Task details: Report only the number of lines that contain the string "minus" in the records below.

Content revision data

..........

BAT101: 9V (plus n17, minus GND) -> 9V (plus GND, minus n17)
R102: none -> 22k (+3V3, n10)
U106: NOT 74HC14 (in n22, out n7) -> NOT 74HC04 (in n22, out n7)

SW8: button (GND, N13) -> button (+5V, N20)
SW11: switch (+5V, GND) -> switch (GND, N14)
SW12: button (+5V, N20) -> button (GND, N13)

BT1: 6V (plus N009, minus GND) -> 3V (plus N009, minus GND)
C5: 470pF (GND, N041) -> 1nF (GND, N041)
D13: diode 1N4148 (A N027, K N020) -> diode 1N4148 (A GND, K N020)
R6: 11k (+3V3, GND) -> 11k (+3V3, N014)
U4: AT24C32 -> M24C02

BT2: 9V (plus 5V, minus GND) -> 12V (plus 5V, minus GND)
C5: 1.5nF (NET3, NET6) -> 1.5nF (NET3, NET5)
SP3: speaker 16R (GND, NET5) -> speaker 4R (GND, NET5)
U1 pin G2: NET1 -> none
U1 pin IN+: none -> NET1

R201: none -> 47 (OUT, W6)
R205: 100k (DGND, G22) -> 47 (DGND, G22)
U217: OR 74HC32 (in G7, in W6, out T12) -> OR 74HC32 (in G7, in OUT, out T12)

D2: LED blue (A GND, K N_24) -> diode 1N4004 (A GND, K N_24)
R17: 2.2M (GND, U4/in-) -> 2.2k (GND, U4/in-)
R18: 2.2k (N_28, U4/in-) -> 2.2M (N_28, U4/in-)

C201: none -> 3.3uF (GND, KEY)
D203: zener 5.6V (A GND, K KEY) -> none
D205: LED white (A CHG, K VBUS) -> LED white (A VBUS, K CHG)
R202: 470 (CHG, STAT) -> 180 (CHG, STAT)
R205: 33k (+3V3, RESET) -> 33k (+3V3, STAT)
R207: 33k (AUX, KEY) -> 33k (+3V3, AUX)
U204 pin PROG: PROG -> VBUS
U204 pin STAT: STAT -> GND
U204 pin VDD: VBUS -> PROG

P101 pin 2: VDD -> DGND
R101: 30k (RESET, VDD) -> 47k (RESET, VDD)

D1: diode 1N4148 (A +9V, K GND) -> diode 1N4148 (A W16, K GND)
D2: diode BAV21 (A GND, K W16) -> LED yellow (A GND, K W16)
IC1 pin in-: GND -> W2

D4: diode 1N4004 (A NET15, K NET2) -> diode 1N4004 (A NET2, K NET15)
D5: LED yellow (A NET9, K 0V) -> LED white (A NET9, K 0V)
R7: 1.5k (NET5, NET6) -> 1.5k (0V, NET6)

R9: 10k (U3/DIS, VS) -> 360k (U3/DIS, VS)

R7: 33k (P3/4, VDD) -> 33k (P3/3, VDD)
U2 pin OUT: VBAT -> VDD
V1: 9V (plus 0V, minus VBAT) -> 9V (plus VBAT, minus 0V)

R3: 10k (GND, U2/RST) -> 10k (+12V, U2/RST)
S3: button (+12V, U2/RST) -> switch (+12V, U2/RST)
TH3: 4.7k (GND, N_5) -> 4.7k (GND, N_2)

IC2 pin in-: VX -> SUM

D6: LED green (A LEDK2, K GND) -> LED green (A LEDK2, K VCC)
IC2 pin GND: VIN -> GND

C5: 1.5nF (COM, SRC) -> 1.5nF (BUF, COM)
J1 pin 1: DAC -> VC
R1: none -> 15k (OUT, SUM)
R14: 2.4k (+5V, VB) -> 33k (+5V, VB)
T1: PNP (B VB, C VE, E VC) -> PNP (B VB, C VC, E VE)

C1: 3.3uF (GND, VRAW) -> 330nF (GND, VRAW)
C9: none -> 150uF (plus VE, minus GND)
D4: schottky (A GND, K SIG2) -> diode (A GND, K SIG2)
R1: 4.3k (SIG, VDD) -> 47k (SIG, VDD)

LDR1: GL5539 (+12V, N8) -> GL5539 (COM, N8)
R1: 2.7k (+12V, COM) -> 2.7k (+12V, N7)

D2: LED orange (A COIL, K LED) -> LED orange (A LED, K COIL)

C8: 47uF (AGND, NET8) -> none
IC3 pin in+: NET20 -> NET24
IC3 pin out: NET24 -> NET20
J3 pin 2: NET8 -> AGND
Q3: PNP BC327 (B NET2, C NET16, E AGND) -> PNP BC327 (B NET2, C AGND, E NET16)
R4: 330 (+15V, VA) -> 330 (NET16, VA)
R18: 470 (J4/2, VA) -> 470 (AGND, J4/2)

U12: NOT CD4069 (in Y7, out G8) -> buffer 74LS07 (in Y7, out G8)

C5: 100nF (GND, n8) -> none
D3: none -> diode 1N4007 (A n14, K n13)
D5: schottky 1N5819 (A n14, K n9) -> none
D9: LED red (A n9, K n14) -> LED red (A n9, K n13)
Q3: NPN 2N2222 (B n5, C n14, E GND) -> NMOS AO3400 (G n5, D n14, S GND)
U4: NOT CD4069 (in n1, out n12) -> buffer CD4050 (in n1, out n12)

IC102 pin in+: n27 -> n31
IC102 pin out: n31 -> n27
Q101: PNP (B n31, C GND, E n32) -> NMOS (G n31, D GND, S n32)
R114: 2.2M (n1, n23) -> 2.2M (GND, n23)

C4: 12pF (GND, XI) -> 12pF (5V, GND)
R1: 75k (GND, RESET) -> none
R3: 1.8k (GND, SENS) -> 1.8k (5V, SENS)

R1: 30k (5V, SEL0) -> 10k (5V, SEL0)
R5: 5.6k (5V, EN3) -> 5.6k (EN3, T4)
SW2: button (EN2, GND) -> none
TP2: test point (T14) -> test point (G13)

..........

Exercise solution: 5